**What you are asked to do**
What is needed is an exact copy of every entry below, minus the images.

Top of The input

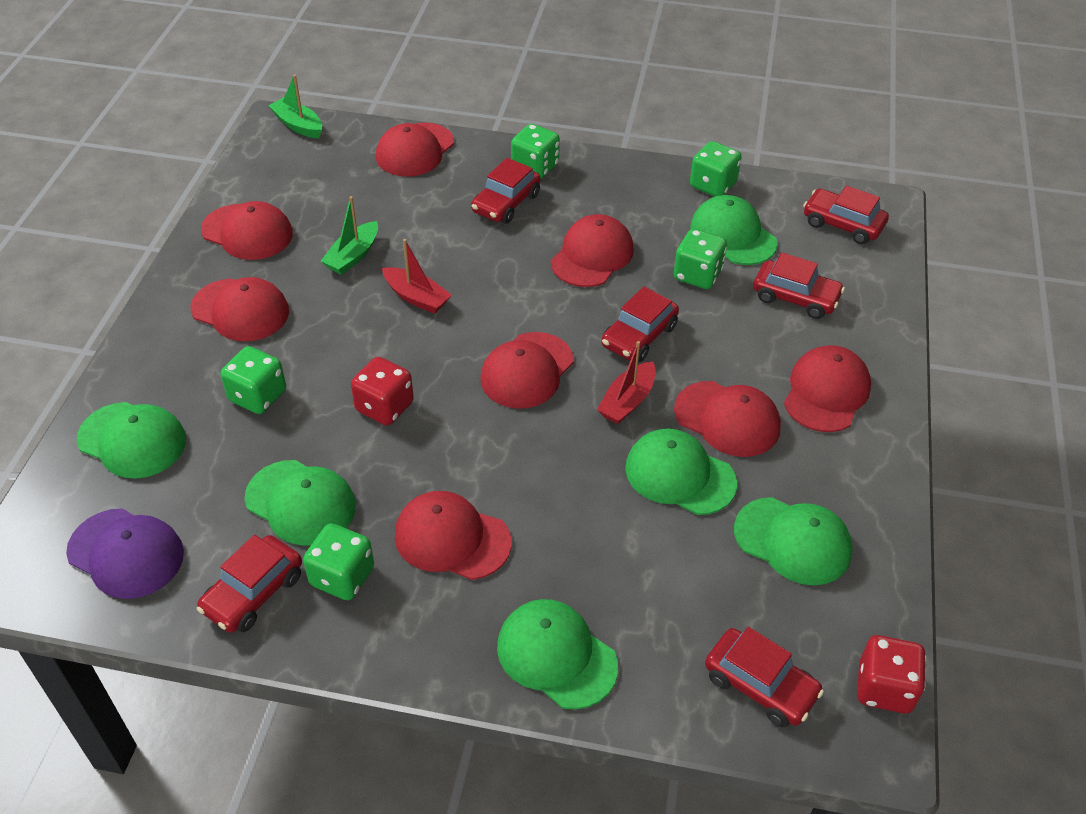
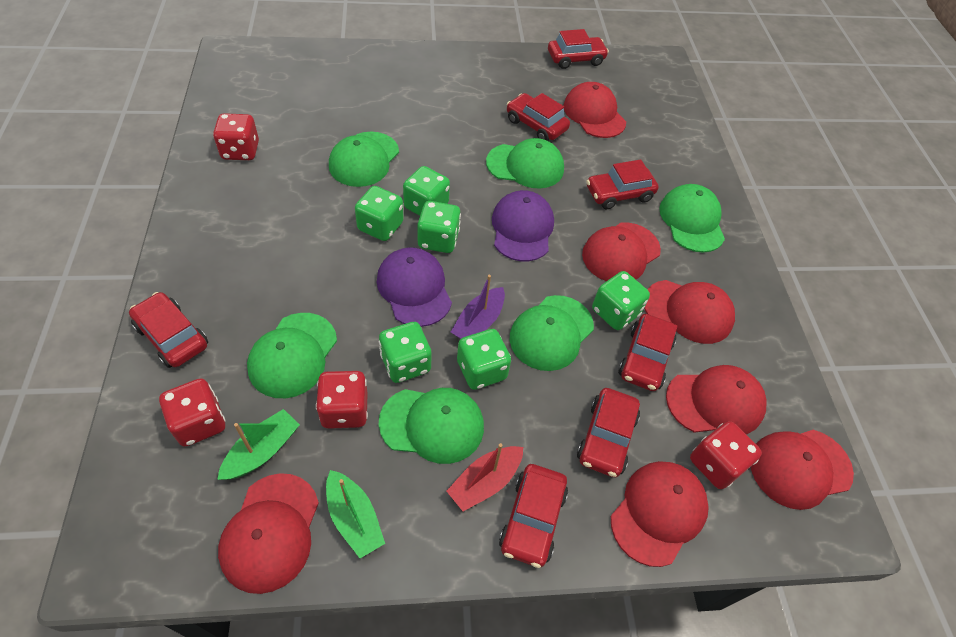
green dice: 5 -> 6
purple boat: 0 -> 1
purple cap: 1 -> 2
red boat: 2 -> 1
red cap: 8 -> 7
red car: 6 -> 7
red dice: 2 -> 4

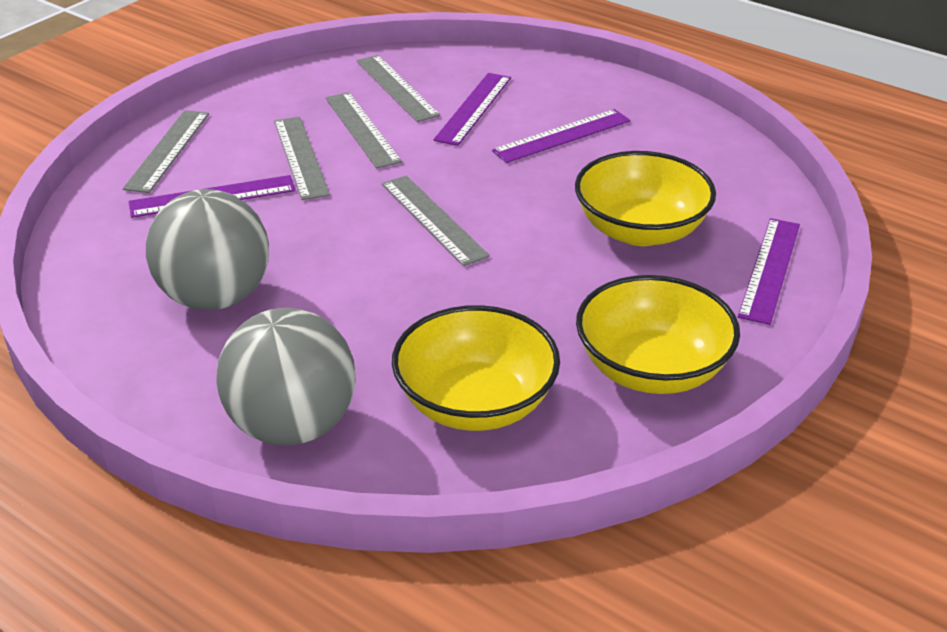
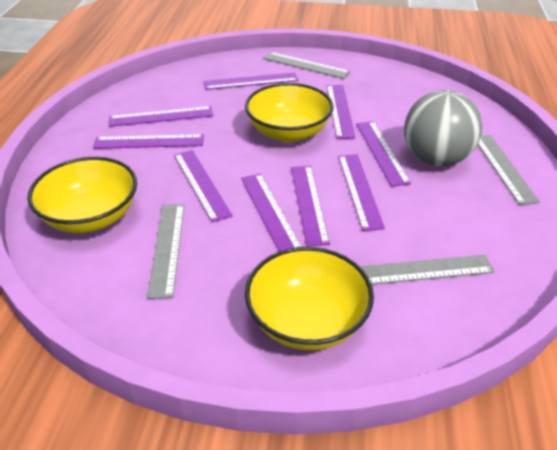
grey ball: 2 -> 1
grey ruler: 5 -> 4
purple ruler: 4 -> 9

Bottom of The input

**Task solution**
green dice: 5 -> 6
purple boat: 0 -> 1
purple cap: 1 -> 2
red boat: 2 -> 1
red cap: 8 -> 7
red car: 6 -> 7
red dice: 2 -> 4

grey ball: 2 -> 1
grey ruler: 5 -> 4
purple ruler: 4 -> 9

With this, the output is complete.